Data listing section start

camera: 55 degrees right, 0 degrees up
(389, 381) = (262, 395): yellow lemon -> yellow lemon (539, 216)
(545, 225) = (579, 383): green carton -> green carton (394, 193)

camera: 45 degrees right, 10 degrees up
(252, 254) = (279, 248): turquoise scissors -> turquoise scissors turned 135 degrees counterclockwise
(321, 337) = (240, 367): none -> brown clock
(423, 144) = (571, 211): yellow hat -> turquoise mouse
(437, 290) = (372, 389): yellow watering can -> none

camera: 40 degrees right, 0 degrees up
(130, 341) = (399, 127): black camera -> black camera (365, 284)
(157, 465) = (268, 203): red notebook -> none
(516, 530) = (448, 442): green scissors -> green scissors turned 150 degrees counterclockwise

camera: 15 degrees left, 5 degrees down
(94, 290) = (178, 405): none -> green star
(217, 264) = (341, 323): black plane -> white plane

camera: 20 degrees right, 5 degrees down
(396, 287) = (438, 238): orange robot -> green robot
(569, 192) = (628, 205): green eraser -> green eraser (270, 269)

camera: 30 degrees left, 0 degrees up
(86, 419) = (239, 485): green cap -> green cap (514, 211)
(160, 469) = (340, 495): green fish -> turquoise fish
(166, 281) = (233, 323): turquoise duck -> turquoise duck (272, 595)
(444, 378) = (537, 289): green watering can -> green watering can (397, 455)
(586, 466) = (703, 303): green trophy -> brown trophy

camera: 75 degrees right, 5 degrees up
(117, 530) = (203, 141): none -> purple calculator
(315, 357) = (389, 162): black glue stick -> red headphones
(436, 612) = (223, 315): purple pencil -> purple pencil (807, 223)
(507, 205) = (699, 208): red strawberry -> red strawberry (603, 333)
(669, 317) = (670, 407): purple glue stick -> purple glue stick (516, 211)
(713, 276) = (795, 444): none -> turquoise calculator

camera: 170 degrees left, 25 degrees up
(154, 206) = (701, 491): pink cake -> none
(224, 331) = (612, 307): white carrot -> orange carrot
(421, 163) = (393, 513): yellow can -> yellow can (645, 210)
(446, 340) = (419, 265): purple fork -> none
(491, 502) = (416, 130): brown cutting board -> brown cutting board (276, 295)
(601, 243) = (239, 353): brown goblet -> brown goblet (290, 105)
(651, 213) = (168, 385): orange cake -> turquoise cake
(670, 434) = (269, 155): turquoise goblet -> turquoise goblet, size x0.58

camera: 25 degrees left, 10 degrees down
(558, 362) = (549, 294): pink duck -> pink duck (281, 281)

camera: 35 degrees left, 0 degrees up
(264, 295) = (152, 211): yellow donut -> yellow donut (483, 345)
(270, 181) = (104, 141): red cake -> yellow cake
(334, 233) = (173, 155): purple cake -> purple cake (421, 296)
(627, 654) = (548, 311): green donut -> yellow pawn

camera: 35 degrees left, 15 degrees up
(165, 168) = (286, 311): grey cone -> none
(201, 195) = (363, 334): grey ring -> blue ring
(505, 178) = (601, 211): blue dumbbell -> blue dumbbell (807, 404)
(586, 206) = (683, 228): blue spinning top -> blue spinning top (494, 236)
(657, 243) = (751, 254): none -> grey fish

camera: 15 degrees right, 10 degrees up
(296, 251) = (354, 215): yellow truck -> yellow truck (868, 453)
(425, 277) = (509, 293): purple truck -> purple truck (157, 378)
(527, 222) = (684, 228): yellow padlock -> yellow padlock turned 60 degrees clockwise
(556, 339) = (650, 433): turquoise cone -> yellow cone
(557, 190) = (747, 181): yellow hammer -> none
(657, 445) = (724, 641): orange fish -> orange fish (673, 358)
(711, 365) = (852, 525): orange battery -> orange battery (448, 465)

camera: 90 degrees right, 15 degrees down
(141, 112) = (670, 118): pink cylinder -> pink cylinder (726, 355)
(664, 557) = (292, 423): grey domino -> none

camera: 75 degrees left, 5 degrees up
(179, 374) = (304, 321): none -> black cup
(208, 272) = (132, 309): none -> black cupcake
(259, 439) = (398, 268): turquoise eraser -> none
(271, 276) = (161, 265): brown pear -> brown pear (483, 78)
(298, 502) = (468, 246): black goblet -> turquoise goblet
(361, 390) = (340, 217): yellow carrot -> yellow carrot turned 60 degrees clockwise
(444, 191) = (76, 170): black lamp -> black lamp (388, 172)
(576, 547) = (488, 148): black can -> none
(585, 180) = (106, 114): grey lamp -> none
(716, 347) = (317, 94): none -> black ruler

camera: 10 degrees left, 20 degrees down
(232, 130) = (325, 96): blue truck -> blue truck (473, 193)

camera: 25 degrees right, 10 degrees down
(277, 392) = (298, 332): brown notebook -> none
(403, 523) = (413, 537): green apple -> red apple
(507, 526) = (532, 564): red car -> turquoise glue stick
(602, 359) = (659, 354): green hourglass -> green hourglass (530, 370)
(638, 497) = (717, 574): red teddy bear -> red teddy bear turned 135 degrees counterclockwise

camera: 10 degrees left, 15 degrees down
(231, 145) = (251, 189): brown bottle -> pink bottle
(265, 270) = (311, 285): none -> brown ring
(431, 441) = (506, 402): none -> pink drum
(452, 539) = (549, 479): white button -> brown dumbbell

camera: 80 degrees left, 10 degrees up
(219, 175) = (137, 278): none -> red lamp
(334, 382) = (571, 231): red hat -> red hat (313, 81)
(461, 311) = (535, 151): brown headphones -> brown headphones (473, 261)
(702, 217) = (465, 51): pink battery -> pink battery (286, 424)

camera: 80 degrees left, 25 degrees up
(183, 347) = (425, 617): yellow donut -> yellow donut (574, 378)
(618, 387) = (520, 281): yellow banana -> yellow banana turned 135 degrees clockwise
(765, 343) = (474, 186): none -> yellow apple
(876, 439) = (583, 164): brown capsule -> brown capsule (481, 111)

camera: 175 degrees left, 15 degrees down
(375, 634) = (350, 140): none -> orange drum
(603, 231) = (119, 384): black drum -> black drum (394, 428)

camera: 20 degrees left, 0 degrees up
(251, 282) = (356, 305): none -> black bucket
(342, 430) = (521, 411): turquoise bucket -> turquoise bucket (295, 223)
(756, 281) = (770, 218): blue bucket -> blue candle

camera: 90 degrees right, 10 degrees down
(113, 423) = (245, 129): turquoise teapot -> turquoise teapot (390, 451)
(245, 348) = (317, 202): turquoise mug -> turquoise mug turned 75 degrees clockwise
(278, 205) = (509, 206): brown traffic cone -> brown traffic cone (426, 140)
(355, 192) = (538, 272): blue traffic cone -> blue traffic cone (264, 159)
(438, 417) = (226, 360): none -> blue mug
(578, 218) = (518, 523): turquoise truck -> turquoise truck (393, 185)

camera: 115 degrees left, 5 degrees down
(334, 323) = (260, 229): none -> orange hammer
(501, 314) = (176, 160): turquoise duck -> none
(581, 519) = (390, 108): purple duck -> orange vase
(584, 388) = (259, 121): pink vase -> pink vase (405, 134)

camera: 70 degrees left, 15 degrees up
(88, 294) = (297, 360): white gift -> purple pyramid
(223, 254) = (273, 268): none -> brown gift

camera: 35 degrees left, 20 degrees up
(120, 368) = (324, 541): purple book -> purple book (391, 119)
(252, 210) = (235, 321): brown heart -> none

Data listing section end

What to work on — Write the material above out in full, exactly as it reads.

Answer space —
camera: 55 degrees right, 0 degrees up
(389, 381) = (262, 395): yellow lemon -> yellow lemon (539, 216)
(545, 225) = (579, 383): green carton -> green carton (394, 193)

camera: 45 degrees right, 10 degrees up
(252, 254) = (279, 248): turquoise scissors -> turquoise scissors turned 135 degrees counterclockwise
(321, 337) = (240, 367): none -> brown clock
(423, 144) = (571, 211): yellow hat -> turquoise mouse
(437, 290) = (372, 389): yellow watering can -> none

camera: 40 degrees right, 0 degrees up
(130, 341) = (399, 127): black camera -> black camera (365, 284)
(157, 465) = (268, 203): red notebook -> none
(516, 530) = (448, 442): green scissors -> green scissors turned 150 degrees counterclockwise

camera: 15 degrees left, 5 degrees down
(94, 290) = (178, 405): none -> green star
(217, 264) = (341, 323): black plane -> white plane

camera: 20 degrees right, 5 degrees down
(396, 287) = (438, 238): orange robot -> green robot
(569, 192) = (628, 205): green eraser -> green eraser (270, 269)

camera: 30 degrees left, 0 degrees up
(86, 419) = (239, 485): green cap -> green cap (514, 211)
(160, 469) = (340, 495): green fish -> turquoise fish
(166, 281) = (233, 323): turquoise duck -> turquoise duck (272, 595)
(444, 378) = (537, 289): green watering can -> green watering can (397, 455)
(586, 466) = (703, 303): green trophy -> brown trophy

camera: 75 degrees right, 5 degrees up
(117, 530) = (203, 141): none -> purple calculator
(315, 357) = (389, 162): black glue stick -> red headphones
(436, 612) = (223, 315): purple pencil -> purple pencil (807, 223)
(507, 205) = (699, 208): red strawberry -> red strawberry (603, 333)
(669, 317) = (670, 407): purple glue stick -> purple glue stick (516, 211)
(713, 276) = (795, 444): none -> turquoise calculator

camera: 170 degrees left, 25 degrees up
(154, 206) = (701, 491): pink cake -> none
(224, 331) = (612, 307): white carrot -> orange carrot
(421, 163) = (393, 513): yellow can -> yellow can (645, 210)
(446, 340) = (419, 265): purple fork -> none
(491, 502) = (416, 130): brown cutting board -> brown cutting board (276, 295)
(601, 243) = (239, 353): brown goblet -> brown goblet (290, 105)
(651, 213) = (168, 385): orange cake -> turquoise cake
(670, 434) = (269, 155): turquoise goblet -> turquoise goblet, size x0.58

camera: 25 degrees left, 10 degrees down
(558, 362) = (549, 294): pink duck -> pink duck (281, 281)

camera: 35 degrees left, 0 degrees up
(264, 295) = (152, 211): yellow donut -> yellow donut (483, 345)
(270, 181) = (104, 141): red cake -> yellow cake
(334, 233) = (173, 155): purple cake -> purple cake (421, 296)
(627, 654) = (548, 311): green donut -> yellow pawn

camera: 35 degrees left, 15 degrees up
(165, 168) = (286, 311): grey cone -> none
(201, 195) = (363, 334): grey ring -> blue ring
(505, 178) = (601, 211): blue dumbbell -> blue dumbbell (807, 404)
(586, 206) = (683, 228): blue spinning top -> blue spinning top (494, 236)
(657, 243) = (751, 254): none -> grey fish

camera: 15 degrees right, 10 degrees up
(296, 251) = (354, 215): yellow truck -> yellow truck (868, 453)
(425, 277) = (509, 293): purple truck -> purple truck (157, 378)
(527, 222) = (684, 228): yellow padlock -> yellow padlock turned 60 degrees clockwise
(556, 339) = (650, 433): turquoise cone -> yellow cone
(557, 190) = (747, 181): yellow hammer -> none
(657, 445) = (724, 641): orange fish -> orange fish (673, 358)
(711, 365) = (852, 525): orange battery -> orange battery (448, 465)

camera: 90 degrees right, 15 degrees down
(141, 112) = (670, 118): pink cylinder -> pink cylinder (726, 355)
(664, 557) = (292, 423): grey domino -> none

camera: 75 degrees left, 5 degrees up
(179, 374) = (304, 321): none -> black cup
(208, 272) = (132, 309): none -> black cupcake
(259, 439) = (398, 268): turquoise eraser -> none
(271, 276) = (161, 265): brown pear -> brown pear (483, 78)
(298, 502) = (468, 246): black goblet -> turquoise goblet
(361, 390) = (340, 217): yellow carrot -> yellow carrot turned 60 degrees clockwise
(444, 191) = (76, 170): black lamp -> black lamp (388, 172)
(576, 547) = (488, 148): black can -> none
(585, 180) = (106, 114): grey lamp -> none
(716, 347) = (317, 94): none -> black ruler

camera: 10 degrees left, 20 degrees down
(232, 130) = (325, 96): blue truck -> blue truck (473, 193)

camera: 25 degrees right, 10 degrees down
(277, 392) = (298, 332): brown notebook -> none
(403, 523) = (413, 537): green apple -> red apple
(507, 526) = (532, 564): red car -> turquoise glue stick
(602, 359) = (659, 354): green hourglass -> green hourglass (530, 370)
(638, 497) = (717, 574): red teddy bear -> red teddy bear turned 135 degrees counterclockwise

camera: 10 degrees left, 15 degrees down
(231, 145) = (251, 189): brown bottle -> pink bottle
(265, 270) = (311, 285): none -> brown ring
(431, 441) = (506, 402): none -> pink drum
(452, 539) = (549, 479): white button -> brown dumbbell

camera: 80 degrees left, 10 degrees up
(219, 175) = (137, 278): none -> red lamp
(334, 382) = (571, 231): red hat -> red hat (313, 81)
(461, 311) = (535, 151): brown headphones -> brown headphones (473, 261)
(702, 217) = (465, 51): pink battery -> pink battery (286, 424)

camera: 80 degrees left, 25 degrees up
(183, 347) = (425, 617): yellow donut -> yellow donut (574, 378)
(618, 387) = (520, 281): yellow banana -> yellow banana turned 135 degrees clockwise
(765, 343) = (474, 186): none -> yellow apple
(876, 439) = (583, 164): brown capsule -> brown capsule (481, 111)

camera: 175 degrees left, 15 degrees down
(375, 634) = (350, 140): none -> orange drum
(603, 231) = (119, 384): black drum -> black drum (394, 428)

camera: 20 degrees left, 0 degrees up
(251, 282) = (356, 305): none -> black bucket
(342, 430) = (521, 411): turquoise bucket -> turquoise bucket (295, 223)
(756, 281) = (770, 218): blue bucket -> blue candle

camera: 90 degrees right, 10 degrees down
(113, 423) = (245, 129): turquoise teapot -> turquoise teapot (390, 451)
(245, 348) = (317, 202): turquoise mug -> turquoise mug turned 75 degrees clockwise
(278, 205) = (509, 206): brown traffic cone -> brown traffic cone (426, 140)
(355, 192) = (538, 272): blue traffic cone -> blue traffic cone (264, 159)
(438, 417) = (226, 360): none -> blue mug
(578, 218) = (518, 523): turquoise truck -> turquoise truck (393, 185)

camera: 115 degrees left, 5 degrees down
(334, 323) = (260, 229): none -> orange hammer
(501, 314) = (176, 160): turquoise duck -> none
(581, 519) = (390, 108): purple duck -> orange vase
(584, 388) = (259, 121): pink vase -> pink vase (405, 134)

camera: 70 degrees left, 15 degrees up
(88, 294) = (297, 360): white gift -> purple pyramid
(223, 254) = (273, 268): none -> brown gift

camera: 35 degrees left, 20 degrees up
(120, 368) = (324, 541): purple book -> purple book (391, 119)
(252, 210) = (235, 321): brown heart -> none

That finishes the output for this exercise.